***** Provided data
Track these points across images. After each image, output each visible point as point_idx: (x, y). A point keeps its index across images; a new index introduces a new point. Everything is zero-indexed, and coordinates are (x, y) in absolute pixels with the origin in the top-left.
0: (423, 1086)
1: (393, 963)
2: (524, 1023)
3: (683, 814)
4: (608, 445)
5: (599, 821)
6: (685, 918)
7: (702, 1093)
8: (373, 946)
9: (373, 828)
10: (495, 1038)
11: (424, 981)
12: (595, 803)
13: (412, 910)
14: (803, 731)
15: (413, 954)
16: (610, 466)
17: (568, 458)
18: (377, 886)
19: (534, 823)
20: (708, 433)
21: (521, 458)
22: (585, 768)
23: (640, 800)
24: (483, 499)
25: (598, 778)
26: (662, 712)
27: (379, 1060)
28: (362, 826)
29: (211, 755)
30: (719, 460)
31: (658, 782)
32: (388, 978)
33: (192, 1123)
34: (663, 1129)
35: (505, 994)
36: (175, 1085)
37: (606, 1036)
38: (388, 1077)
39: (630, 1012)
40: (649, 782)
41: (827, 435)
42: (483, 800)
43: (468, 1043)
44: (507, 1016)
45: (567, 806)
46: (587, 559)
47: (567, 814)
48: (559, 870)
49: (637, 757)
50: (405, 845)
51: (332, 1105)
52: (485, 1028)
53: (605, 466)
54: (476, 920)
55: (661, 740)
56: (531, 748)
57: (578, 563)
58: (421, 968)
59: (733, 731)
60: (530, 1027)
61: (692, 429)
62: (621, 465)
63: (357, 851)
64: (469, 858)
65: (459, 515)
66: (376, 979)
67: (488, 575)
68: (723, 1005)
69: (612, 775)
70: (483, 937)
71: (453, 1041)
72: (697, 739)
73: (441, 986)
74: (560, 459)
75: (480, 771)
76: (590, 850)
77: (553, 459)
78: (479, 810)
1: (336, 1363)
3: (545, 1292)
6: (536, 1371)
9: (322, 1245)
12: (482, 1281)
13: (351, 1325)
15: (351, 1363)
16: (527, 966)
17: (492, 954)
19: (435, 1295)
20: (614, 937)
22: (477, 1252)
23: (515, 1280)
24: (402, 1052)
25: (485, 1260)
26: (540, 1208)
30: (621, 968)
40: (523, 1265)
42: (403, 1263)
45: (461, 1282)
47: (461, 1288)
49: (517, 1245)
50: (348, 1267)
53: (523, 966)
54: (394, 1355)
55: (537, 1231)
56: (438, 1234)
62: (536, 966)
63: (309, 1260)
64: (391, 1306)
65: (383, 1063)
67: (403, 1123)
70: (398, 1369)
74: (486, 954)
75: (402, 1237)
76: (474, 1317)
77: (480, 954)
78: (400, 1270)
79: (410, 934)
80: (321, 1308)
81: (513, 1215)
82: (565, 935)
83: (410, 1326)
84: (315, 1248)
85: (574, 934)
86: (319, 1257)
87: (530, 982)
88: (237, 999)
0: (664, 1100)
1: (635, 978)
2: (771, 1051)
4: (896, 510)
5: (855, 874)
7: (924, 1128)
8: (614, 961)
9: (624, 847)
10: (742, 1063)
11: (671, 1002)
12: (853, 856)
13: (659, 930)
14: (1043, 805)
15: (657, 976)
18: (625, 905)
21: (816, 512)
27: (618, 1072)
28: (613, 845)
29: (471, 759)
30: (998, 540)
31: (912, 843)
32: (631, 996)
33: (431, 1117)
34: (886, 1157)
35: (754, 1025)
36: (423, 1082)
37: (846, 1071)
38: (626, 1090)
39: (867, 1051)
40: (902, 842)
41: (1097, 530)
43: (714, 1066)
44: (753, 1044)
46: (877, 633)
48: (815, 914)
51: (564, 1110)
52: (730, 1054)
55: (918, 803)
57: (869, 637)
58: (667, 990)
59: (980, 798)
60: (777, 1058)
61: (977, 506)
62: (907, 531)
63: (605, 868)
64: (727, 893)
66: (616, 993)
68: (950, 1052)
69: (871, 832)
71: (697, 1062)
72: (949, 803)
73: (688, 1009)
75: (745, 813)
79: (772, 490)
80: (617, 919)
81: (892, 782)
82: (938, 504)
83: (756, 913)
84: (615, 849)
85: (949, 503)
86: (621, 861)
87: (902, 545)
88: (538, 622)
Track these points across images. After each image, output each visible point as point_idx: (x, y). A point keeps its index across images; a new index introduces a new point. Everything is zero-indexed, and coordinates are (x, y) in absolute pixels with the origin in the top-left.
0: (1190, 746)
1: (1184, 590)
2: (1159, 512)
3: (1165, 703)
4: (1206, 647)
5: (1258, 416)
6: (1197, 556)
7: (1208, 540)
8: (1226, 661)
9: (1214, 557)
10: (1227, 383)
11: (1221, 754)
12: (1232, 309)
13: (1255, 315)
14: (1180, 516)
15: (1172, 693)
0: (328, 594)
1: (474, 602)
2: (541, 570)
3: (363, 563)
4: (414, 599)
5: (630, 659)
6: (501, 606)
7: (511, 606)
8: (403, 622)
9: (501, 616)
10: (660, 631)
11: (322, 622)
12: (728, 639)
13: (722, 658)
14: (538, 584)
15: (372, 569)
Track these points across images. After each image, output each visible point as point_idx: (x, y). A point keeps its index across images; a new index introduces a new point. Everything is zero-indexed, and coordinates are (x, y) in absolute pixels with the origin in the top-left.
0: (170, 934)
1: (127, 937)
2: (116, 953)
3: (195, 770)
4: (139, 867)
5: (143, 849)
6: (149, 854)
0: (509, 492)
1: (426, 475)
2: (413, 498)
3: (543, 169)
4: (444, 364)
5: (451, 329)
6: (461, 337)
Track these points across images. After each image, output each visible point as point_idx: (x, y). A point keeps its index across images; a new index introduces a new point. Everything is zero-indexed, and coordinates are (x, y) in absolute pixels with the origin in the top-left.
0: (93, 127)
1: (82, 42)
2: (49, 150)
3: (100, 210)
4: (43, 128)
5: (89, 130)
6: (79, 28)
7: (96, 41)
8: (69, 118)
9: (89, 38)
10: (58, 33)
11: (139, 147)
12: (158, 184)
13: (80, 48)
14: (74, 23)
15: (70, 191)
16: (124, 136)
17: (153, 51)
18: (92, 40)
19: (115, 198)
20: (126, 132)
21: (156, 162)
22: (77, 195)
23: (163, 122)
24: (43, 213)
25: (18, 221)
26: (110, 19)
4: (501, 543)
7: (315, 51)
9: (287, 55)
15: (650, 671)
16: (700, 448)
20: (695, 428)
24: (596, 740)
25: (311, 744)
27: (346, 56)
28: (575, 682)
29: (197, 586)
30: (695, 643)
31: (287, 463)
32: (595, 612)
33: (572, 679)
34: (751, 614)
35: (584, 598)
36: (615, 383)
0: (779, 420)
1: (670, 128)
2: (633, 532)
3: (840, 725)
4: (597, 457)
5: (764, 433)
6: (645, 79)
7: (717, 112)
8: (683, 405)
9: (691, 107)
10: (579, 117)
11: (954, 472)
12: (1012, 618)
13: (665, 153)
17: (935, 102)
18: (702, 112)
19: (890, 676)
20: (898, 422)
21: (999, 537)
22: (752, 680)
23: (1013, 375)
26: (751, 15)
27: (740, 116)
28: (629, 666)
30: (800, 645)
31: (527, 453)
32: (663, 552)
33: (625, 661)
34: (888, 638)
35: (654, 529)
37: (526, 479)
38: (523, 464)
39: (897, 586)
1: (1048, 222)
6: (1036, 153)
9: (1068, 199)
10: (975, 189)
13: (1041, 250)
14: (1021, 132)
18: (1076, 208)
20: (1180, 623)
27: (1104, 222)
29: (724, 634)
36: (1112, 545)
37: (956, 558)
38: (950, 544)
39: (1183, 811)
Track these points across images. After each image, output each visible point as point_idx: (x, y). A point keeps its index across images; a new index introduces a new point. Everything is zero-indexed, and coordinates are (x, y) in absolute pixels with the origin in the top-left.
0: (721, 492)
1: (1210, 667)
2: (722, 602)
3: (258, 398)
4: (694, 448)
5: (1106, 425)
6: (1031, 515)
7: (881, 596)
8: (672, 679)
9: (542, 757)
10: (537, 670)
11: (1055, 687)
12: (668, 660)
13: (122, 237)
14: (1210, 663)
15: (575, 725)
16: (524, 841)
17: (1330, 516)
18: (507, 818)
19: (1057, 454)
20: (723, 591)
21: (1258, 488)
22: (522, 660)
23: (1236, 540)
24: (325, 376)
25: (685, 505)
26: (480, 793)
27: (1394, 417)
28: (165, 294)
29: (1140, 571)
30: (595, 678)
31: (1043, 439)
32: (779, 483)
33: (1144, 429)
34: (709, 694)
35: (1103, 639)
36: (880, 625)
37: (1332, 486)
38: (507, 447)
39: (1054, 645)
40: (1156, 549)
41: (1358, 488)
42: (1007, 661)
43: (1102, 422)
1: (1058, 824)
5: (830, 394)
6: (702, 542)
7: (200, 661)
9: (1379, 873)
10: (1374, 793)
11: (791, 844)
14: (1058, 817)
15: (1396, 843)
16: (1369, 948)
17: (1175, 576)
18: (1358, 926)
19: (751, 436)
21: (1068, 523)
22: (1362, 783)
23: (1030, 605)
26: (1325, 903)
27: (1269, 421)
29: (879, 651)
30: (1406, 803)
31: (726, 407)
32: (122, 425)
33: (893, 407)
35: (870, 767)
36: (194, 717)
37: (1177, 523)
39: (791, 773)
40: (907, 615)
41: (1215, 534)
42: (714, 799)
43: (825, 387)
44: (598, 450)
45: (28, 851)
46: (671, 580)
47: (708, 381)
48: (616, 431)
**********
◆ **Problem details**: Write out the listing word for word, starting at its first line and ending at the line that contains "9: (373, 828)", with both of those lines included.

◆ **Reply to the exercise**:
Track these points across images. After each image, output each visible point as point_idx: (x, y). A point keeps its index across images; a new index introduces a new point. Everything is zero-indexed, and coordinates are (x, y) in absolute pixels with the origin in the top-left.
0: (423, 1086)
1: (393, 963)
2: (524, 1023)
3: (683, 814)
4: (608, 445)
5: (599, 821)
6: (685, 918)
7: (702, 1093)
8: (373, 946)
9: (373, 828)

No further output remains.